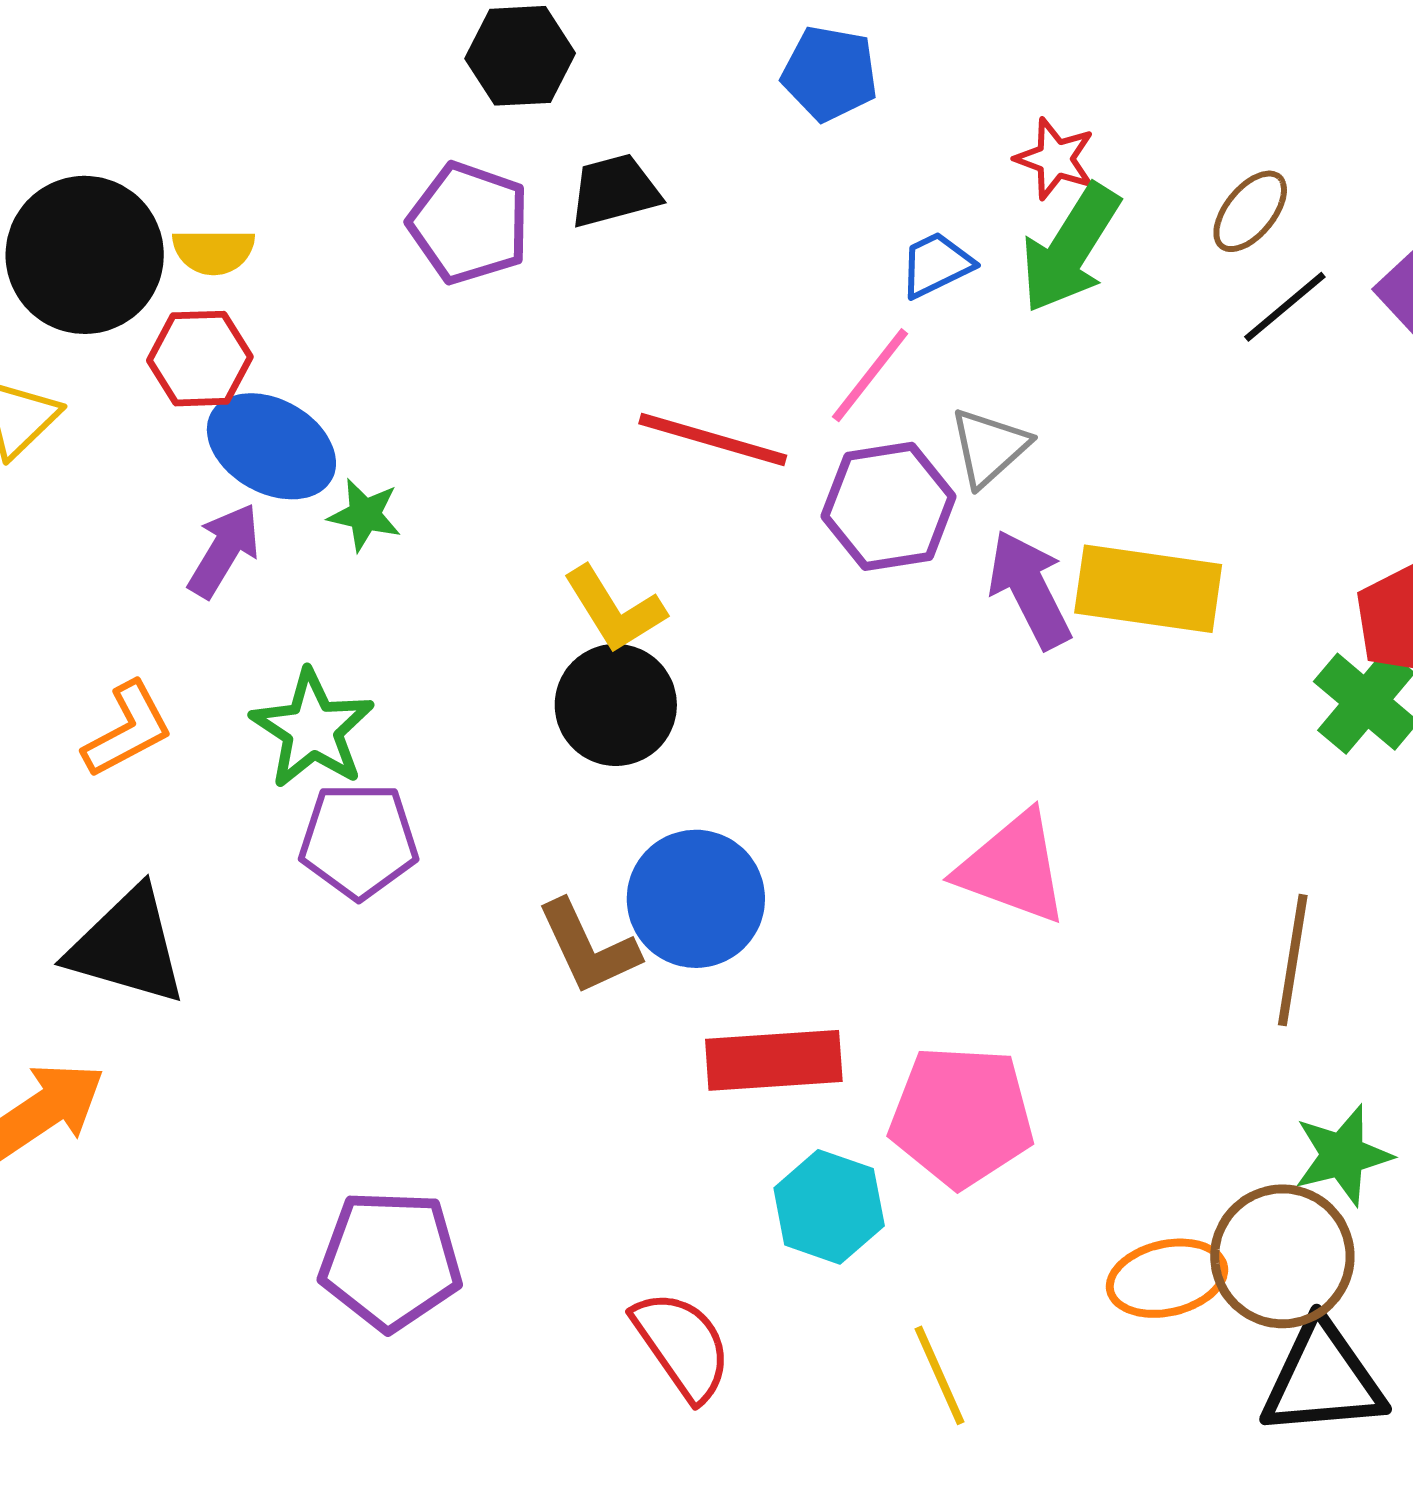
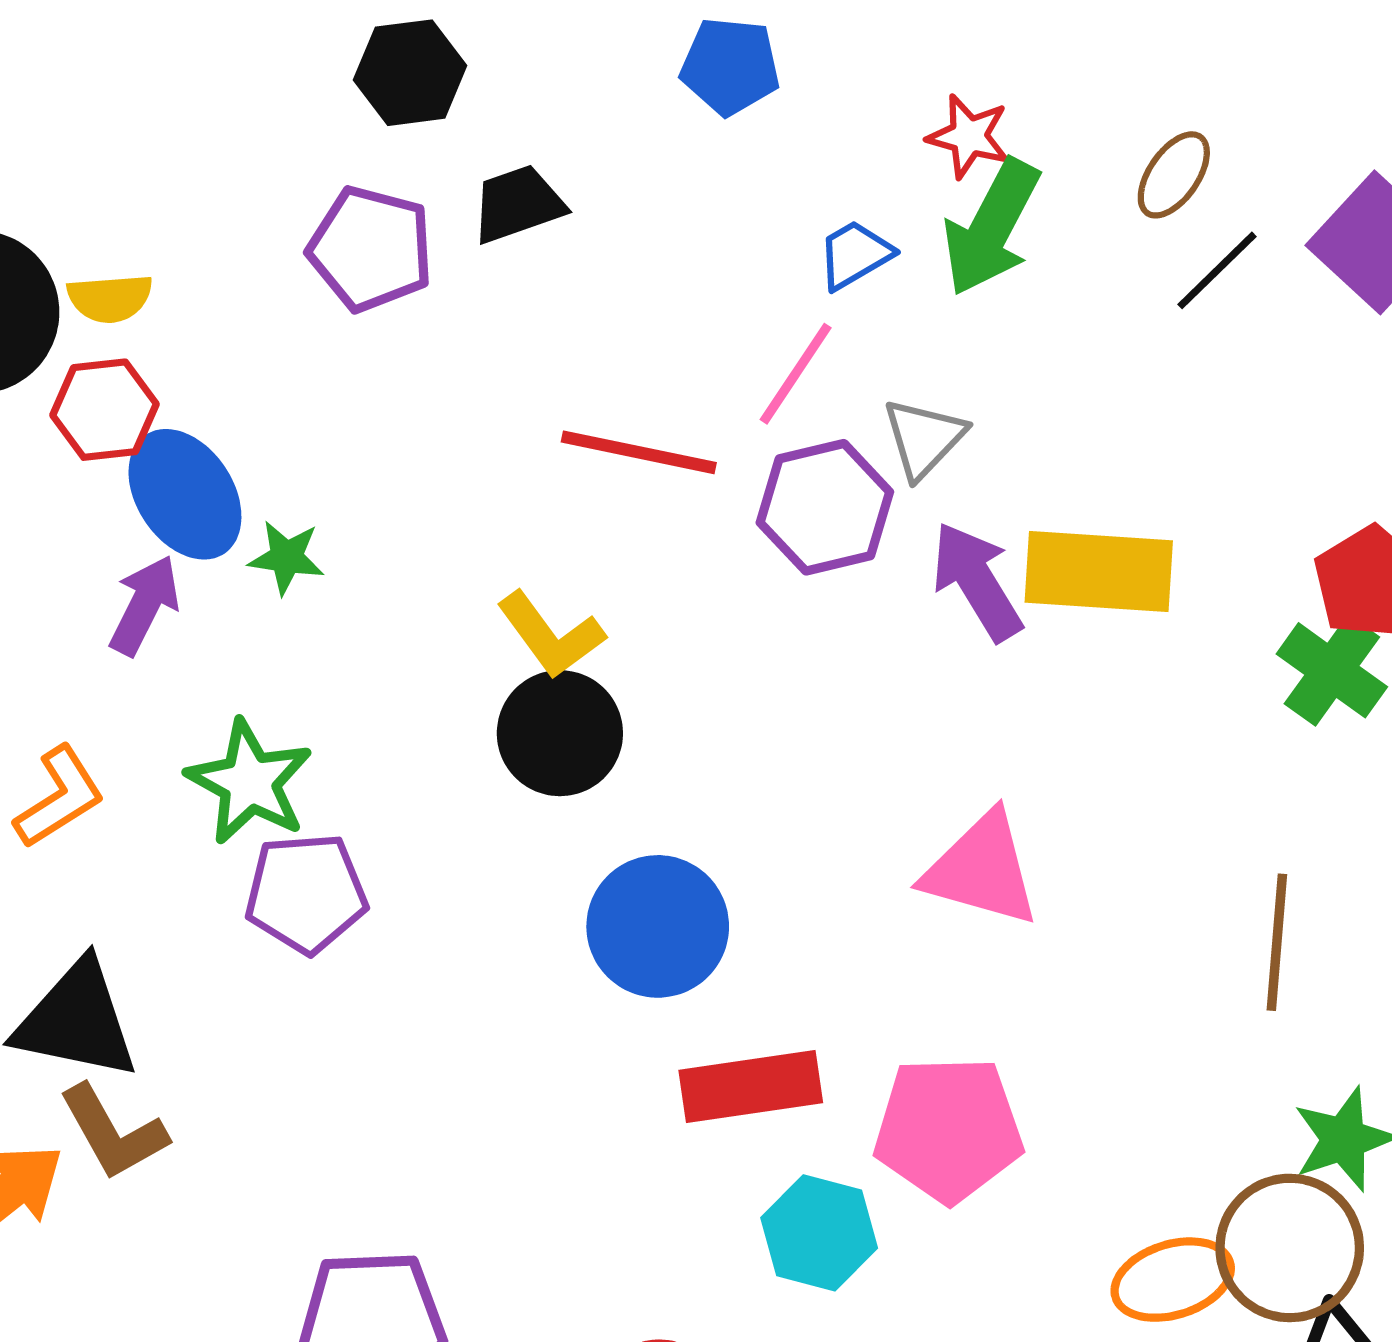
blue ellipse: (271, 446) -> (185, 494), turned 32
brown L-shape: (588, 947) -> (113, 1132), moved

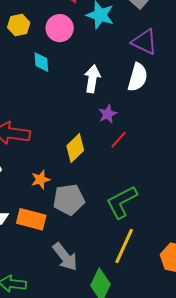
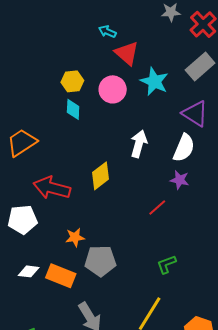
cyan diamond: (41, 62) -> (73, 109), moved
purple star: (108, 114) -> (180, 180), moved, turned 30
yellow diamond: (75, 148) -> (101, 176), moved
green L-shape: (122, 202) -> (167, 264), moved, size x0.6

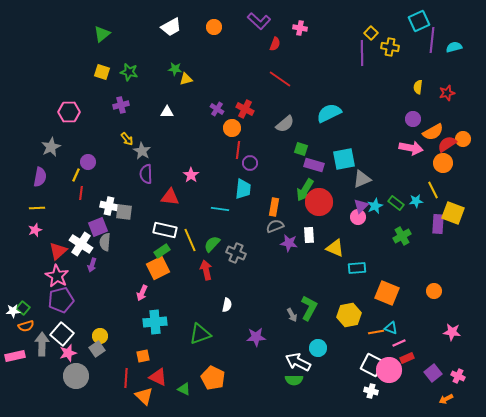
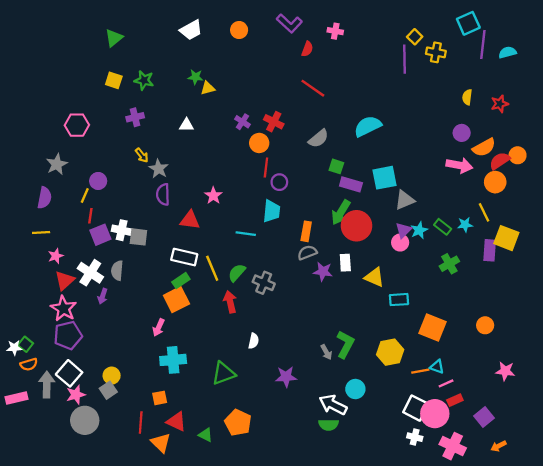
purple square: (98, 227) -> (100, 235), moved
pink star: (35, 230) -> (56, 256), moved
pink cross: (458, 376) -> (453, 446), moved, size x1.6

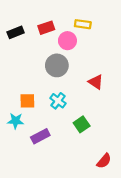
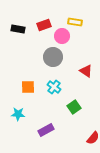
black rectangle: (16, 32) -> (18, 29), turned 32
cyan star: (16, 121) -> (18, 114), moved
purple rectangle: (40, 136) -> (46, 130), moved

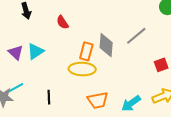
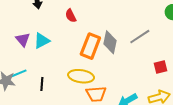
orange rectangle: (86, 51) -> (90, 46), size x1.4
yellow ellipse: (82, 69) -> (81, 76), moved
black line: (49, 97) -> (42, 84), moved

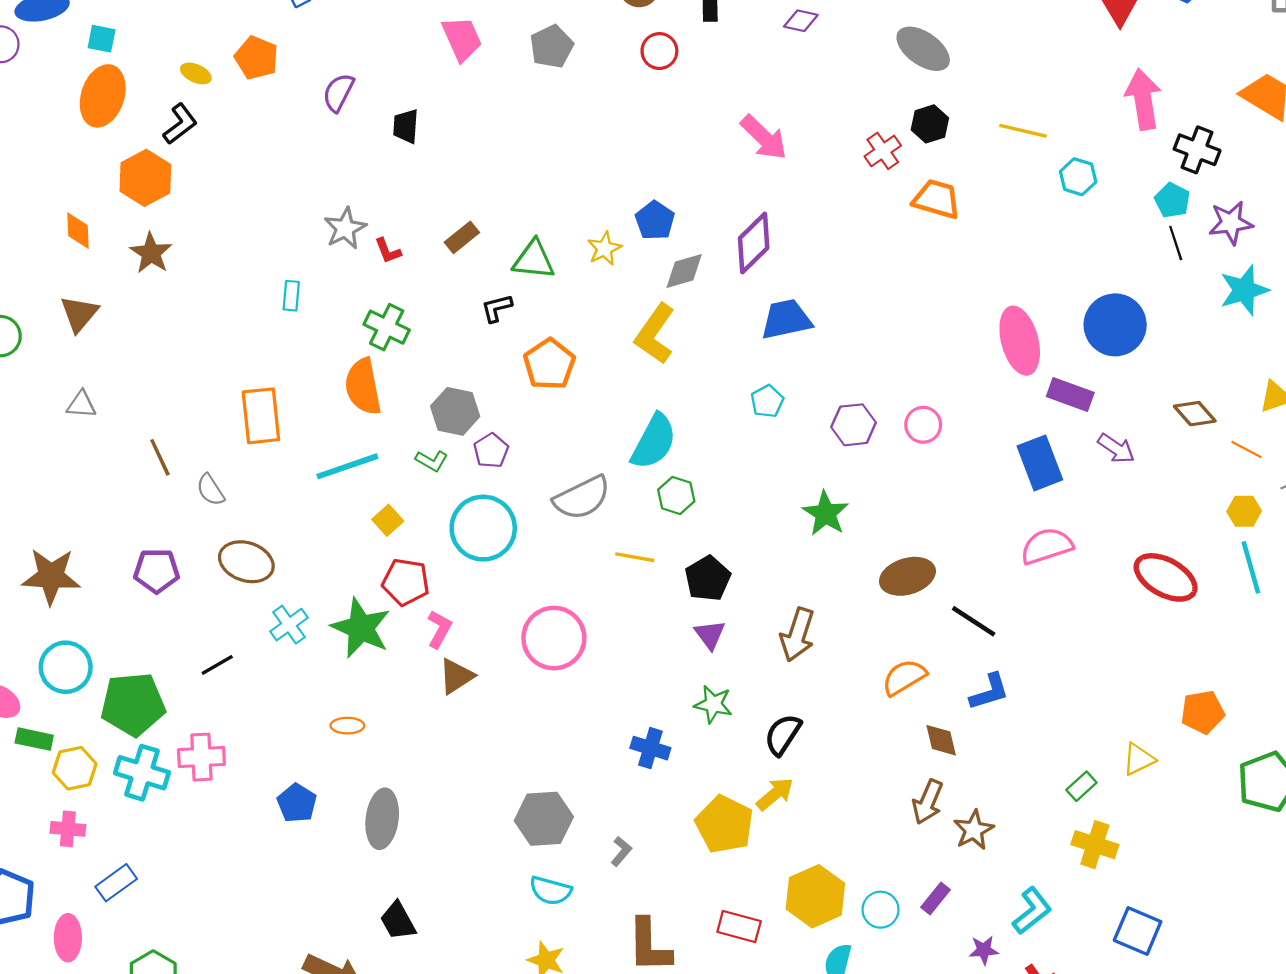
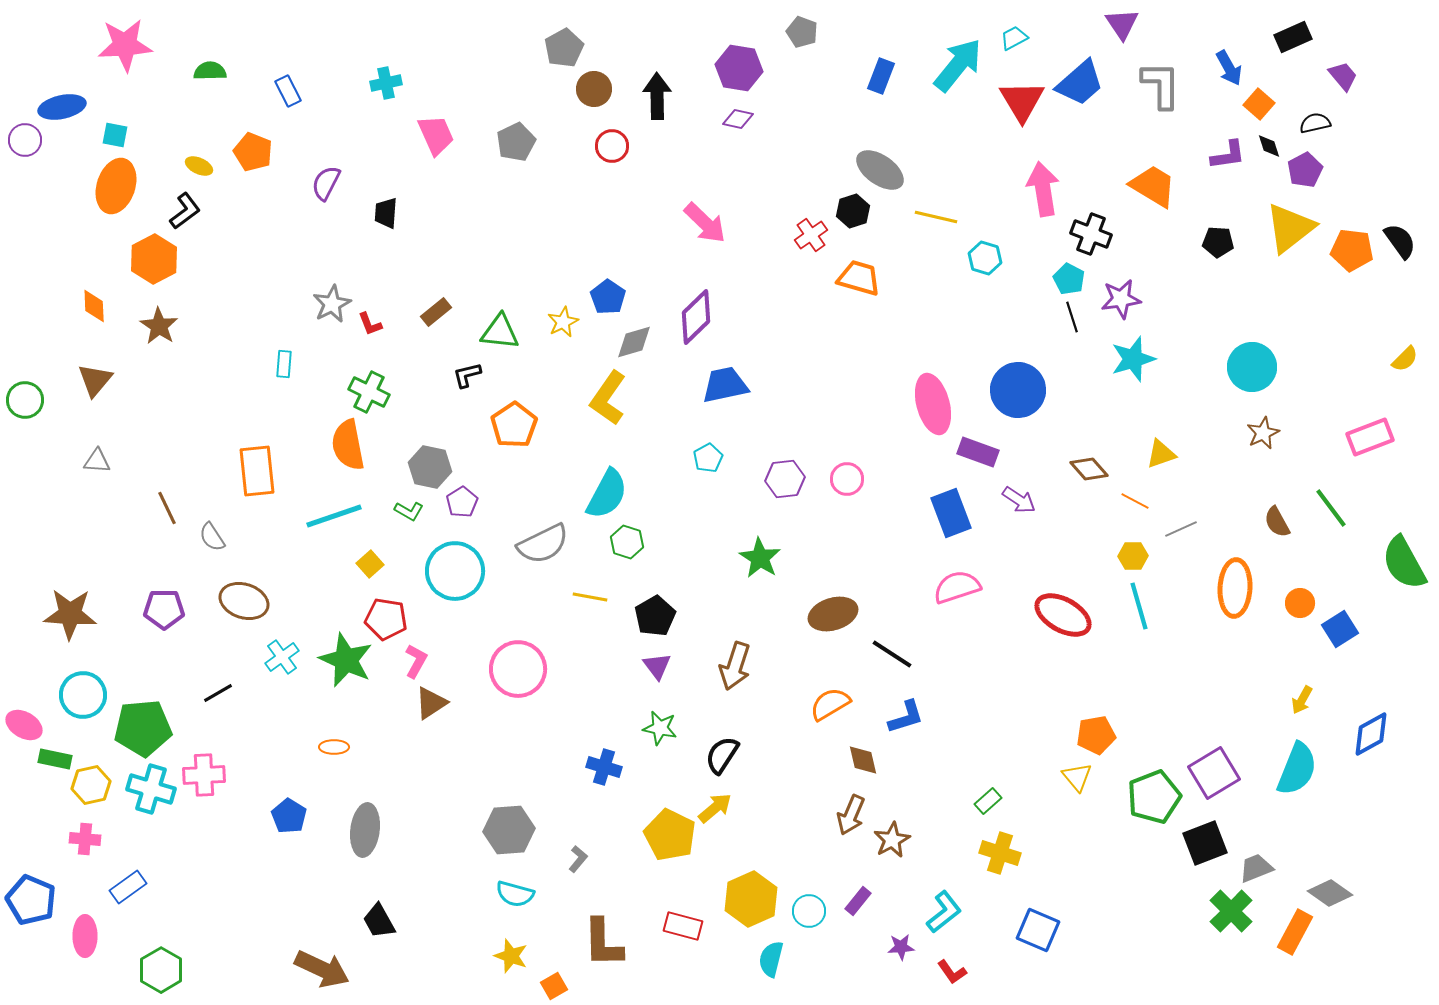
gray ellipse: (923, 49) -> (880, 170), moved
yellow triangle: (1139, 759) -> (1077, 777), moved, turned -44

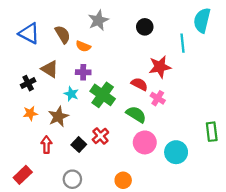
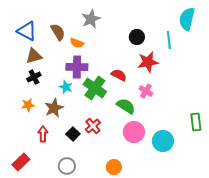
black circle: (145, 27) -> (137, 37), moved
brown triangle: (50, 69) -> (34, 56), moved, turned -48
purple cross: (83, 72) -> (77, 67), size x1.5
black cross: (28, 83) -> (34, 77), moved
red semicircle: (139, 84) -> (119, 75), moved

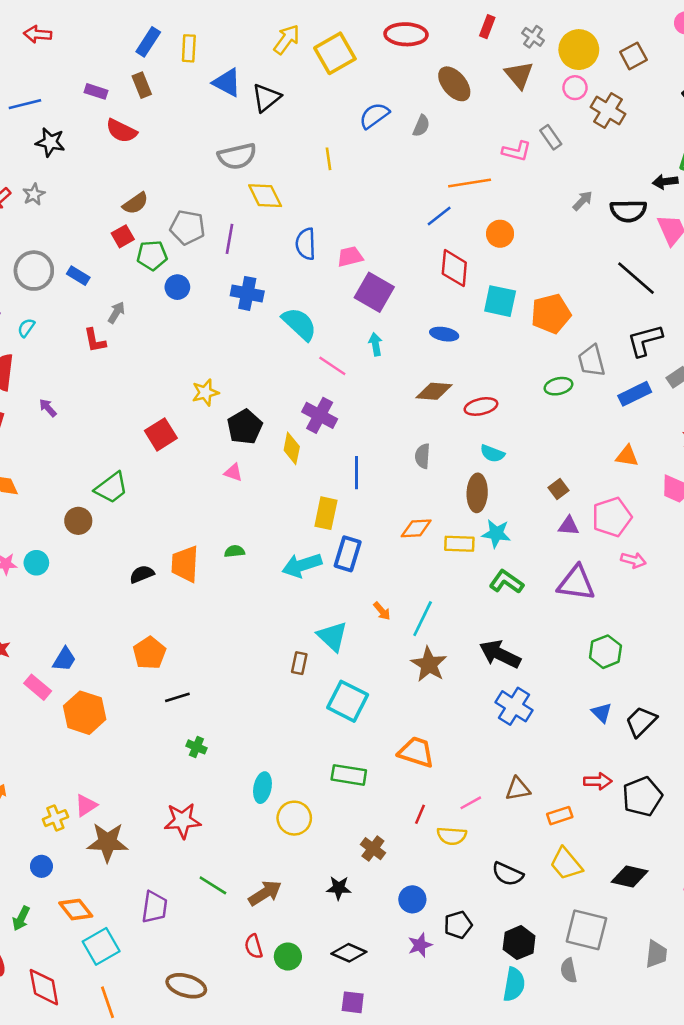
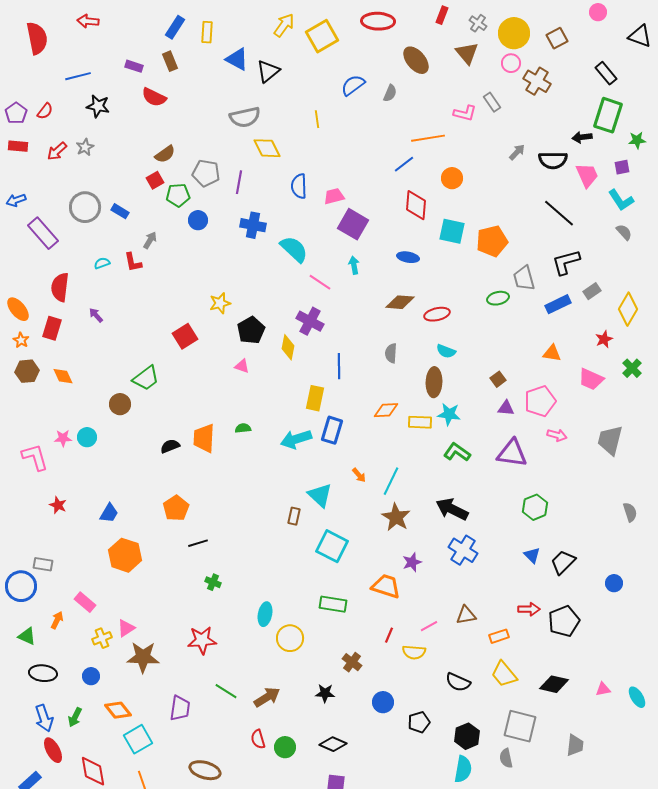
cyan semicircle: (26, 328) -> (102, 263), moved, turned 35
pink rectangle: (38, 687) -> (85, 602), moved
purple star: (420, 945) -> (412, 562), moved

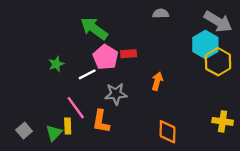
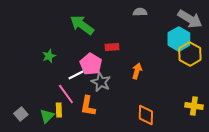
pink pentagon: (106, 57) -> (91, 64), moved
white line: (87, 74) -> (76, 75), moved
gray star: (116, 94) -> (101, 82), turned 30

____

PROBLEM: Apart from the pictures, every line above must be printed exactly.

REPLY TO THE TASK:
blue ellipse: (271, 446) -> (185, 494), turned 32
brown L-shape: (588, 947) -> (113, 1132), moved

cyan diamond: (41, 62) -> (73, 109), moved
purple star: (108, 114) -> (180, 180), moved, turned 30
yellow diamond: (75, 148) -> (101, 176), moved
green L-shape: (122, 202) -> (167, 264), moved, size x0.6

purple square: (98, 227) -> (100, 235), moved
pink star: (35, 230) -> (56, 256), moved
pink cross: (458, 376) -> (453, 446), moved, size x1.6

black rectangle: (16, 32) -> (18, 29), turned 32
cyan star: (16, 121) -> (18, 114), moved
purple rectangle: (40, 136) -> (46, 130), moved

orange rectangle: (86, 51) -> (90, 46), size x1.4
yellow ellipse: (82, 69) -> (81, 76), moved
black line: (49, 97) -> (42, 84), moved

gray ellipse: (923, 49) -> (880, 170), moved
yellow triangle: (1139, 759) -> (1077, 777), moved, turned -44

black circle: (145, 27) -> (137, 37), moved
brown triangle: (50, 69) -> (34, 56), moved, turned -48
purple cross: (83, 72) -> (77, 67), size x1.5
black cross: (28, 83) -> (34, 77), moved
red semicircle: (139, 84) -> (119, 75), moved

cyan semicircle: (26, 328) -> (102, 263), moved, turned 35
pink rectangle: (38, 687) -> (85, 602), moved
purple star: (420, 945) -> (412, 562), moved

pink pentagon: (106, 57) -> (91, 64), moved
white line: (87, 74) -> (76, 75), moved
gray star: (116, 94) -> (101, 82), turned 30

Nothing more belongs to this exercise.